:: Exercise brief ::
In the copy, include every record below exactly as it appears, but no pictures.

[Scene edit records]
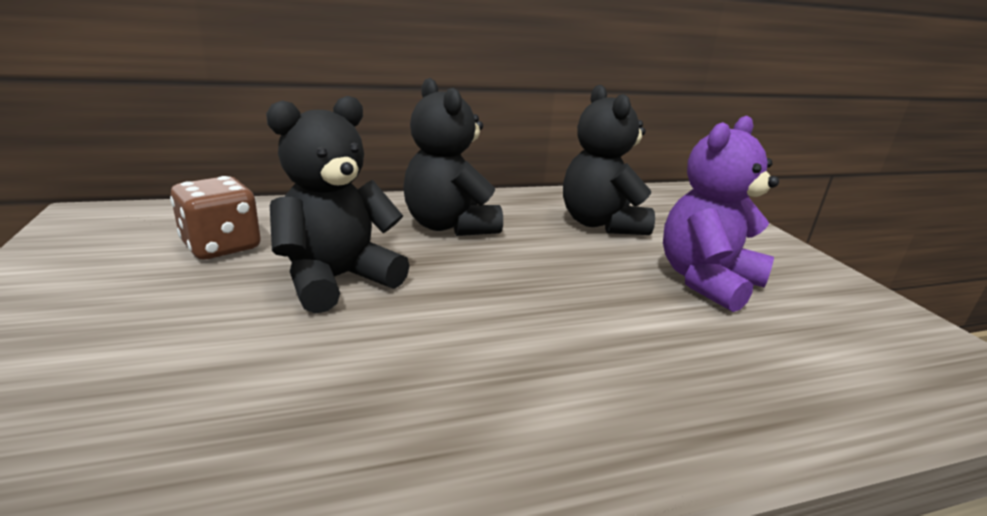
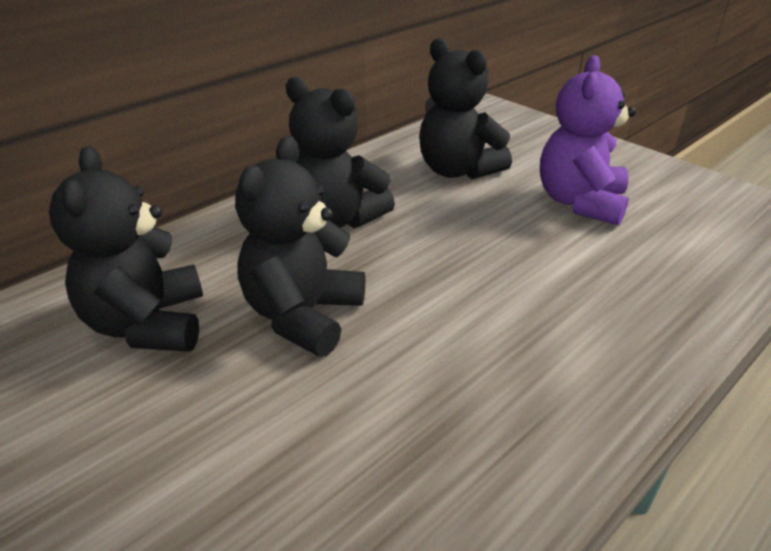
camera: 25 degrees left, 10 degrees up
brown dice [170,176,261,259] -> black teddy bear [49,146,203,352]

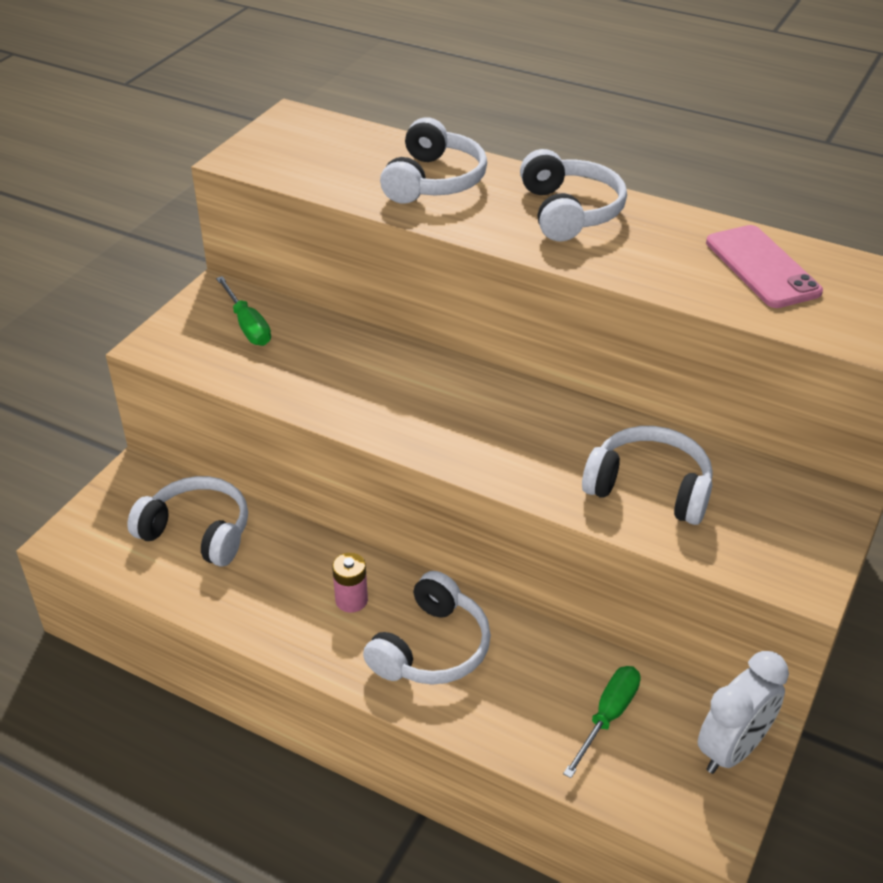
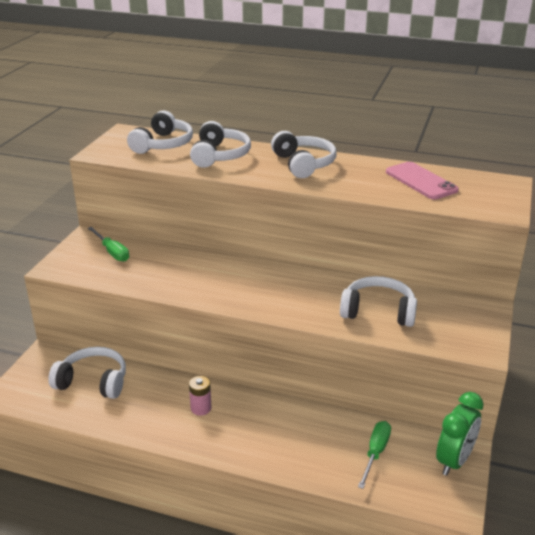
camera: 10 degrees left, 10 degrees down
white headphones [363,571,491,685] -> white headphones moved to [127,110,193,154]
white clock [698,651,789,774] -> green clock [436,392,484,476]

:: Task answer ::
camera: 25 degrees left, 10 degrees up
brown dice [170,176,261,259] -> black teddy bear [49,146,203,352]

camera: 10 degrees left, 10 degrees down
white headphones [363,571,491,685] -> white headphones moved to [127,110,193,154]
white clock [698,651,789,774] -> green clock [436,392,484,476]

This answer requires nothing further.